Search the entries for the word "cone" and return every line where it is found.
==== Data records
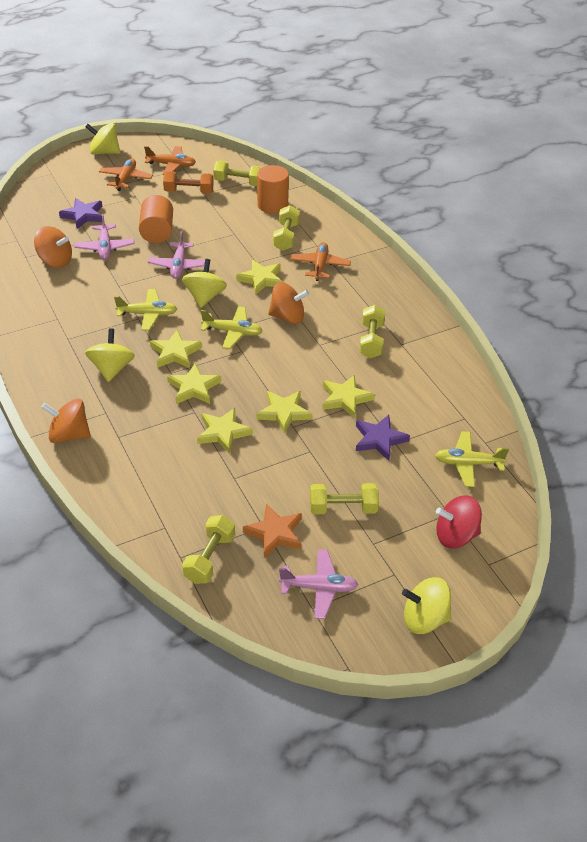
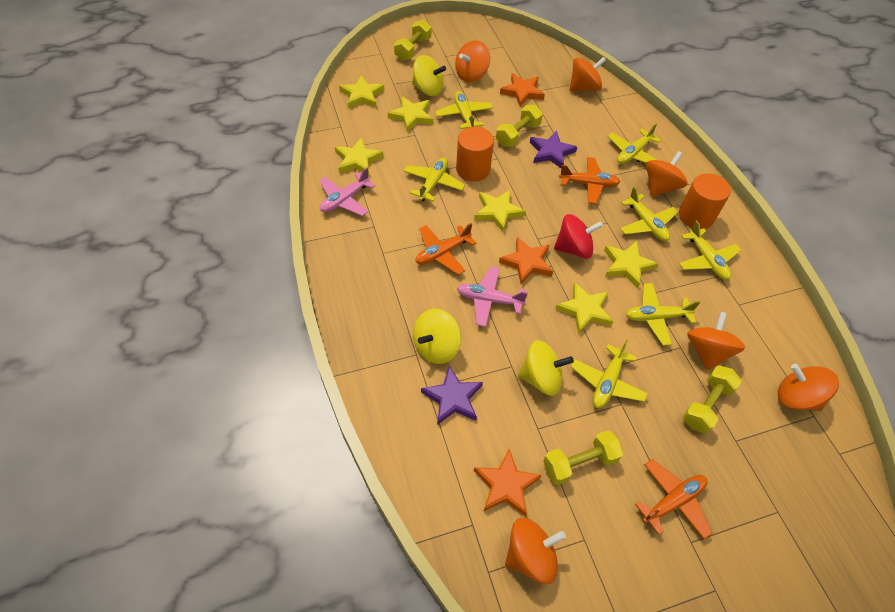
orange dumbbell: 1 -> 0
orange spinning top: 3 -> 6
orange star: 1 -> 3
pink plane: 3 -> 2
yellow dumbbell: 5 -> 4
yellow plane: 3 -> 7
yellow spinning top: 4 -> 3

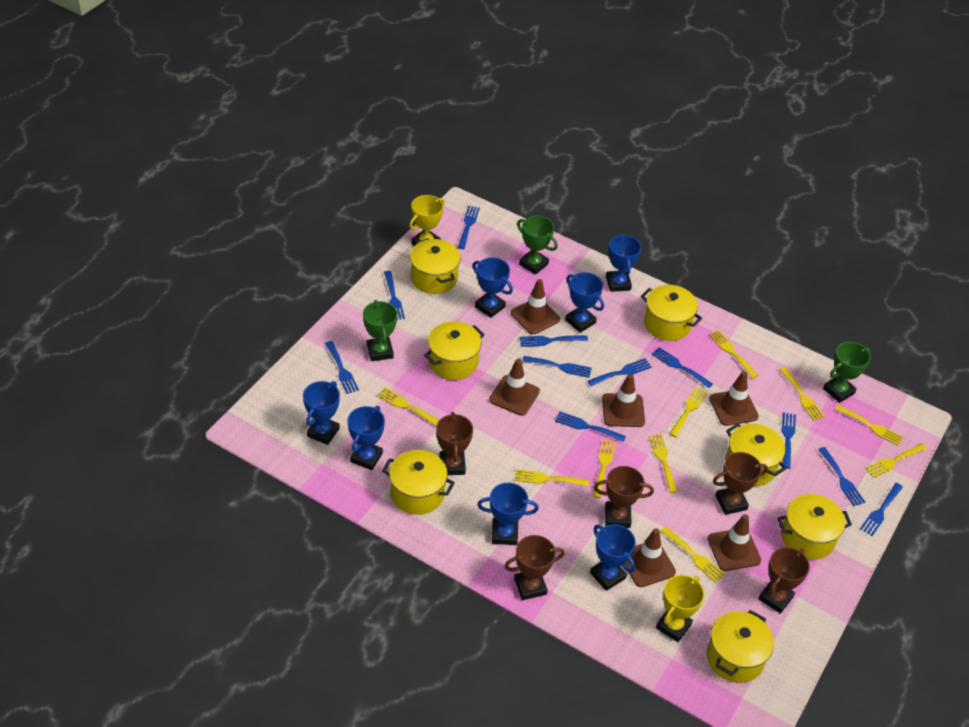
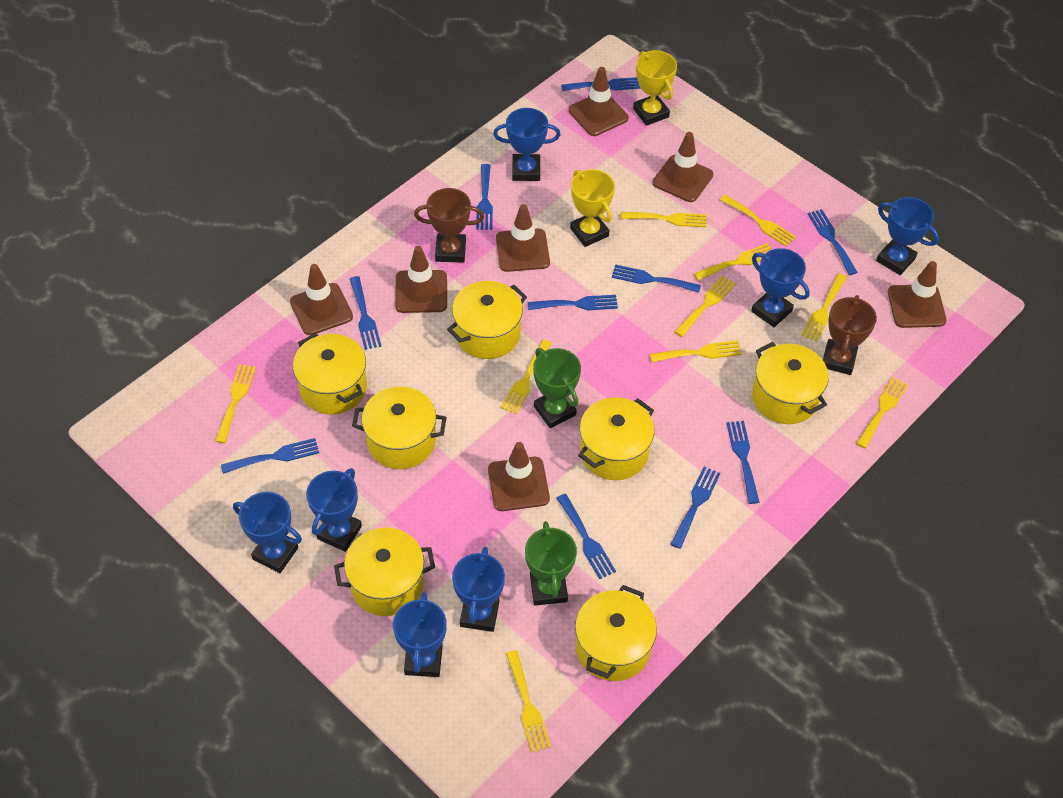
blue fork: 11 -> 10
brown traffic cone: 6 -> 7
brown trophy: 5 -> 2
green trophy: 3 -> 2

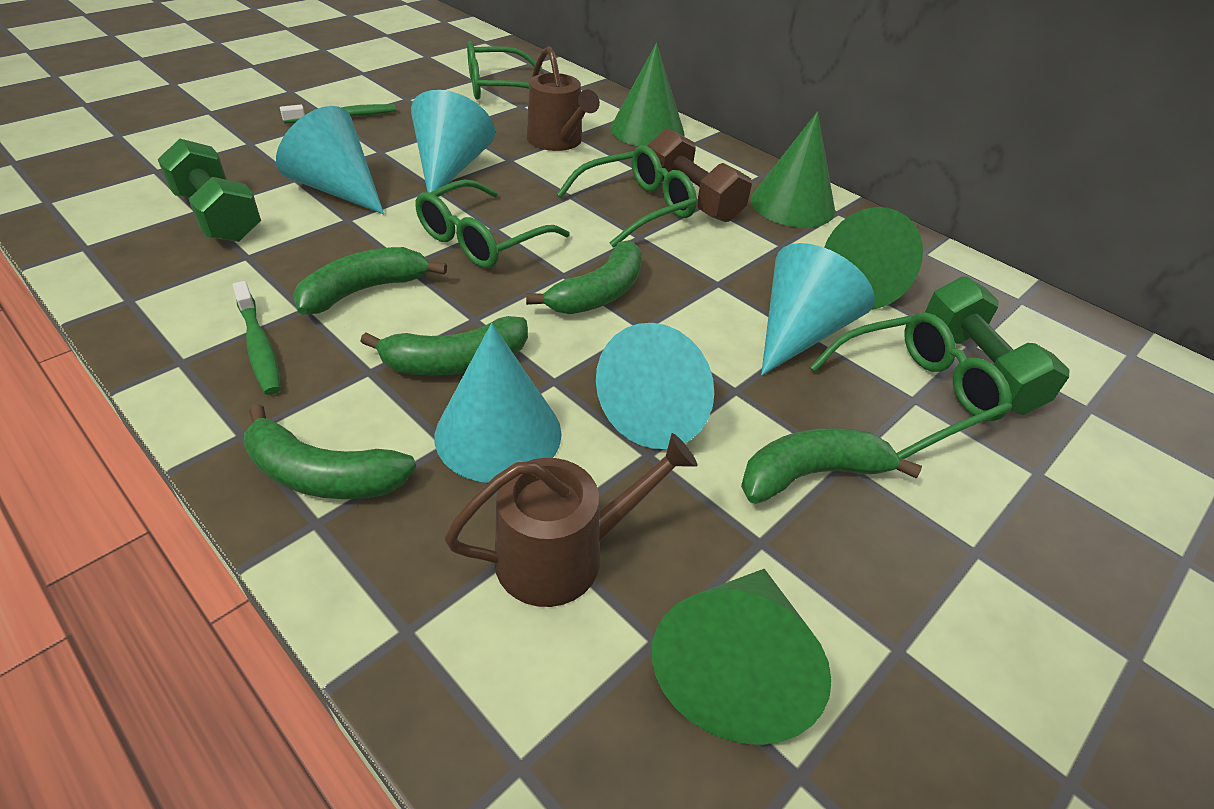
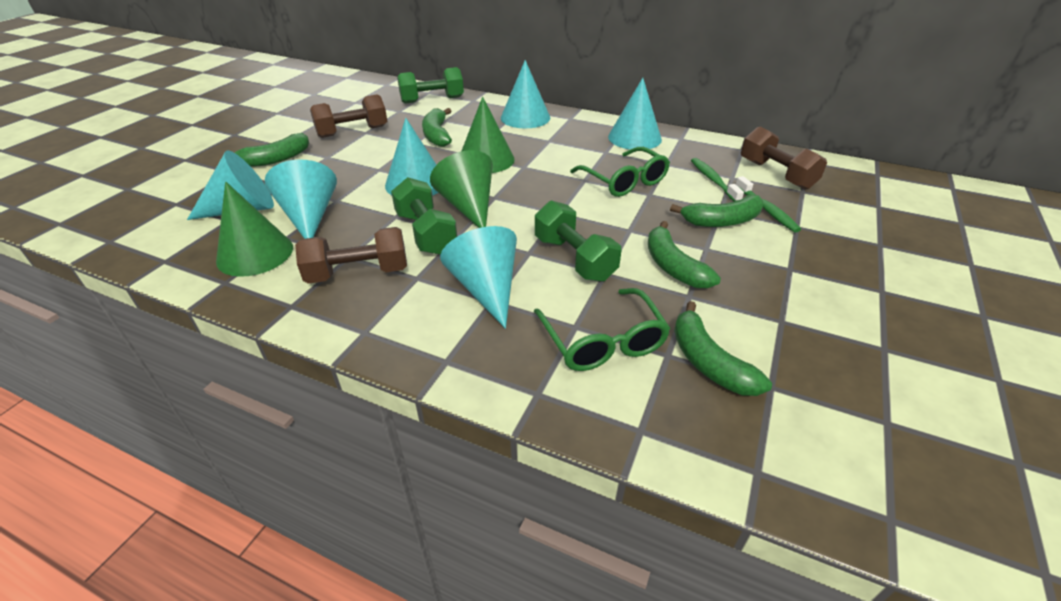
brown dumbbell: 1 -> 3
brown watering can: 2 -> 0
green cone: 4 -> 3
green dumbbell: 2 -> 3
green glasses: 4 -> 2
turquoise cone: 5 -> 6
========
Exercise answer ::
brown traffic cone: 6 -> 7
green cone: 4 -> 3
turquoise cone: 5 -> 6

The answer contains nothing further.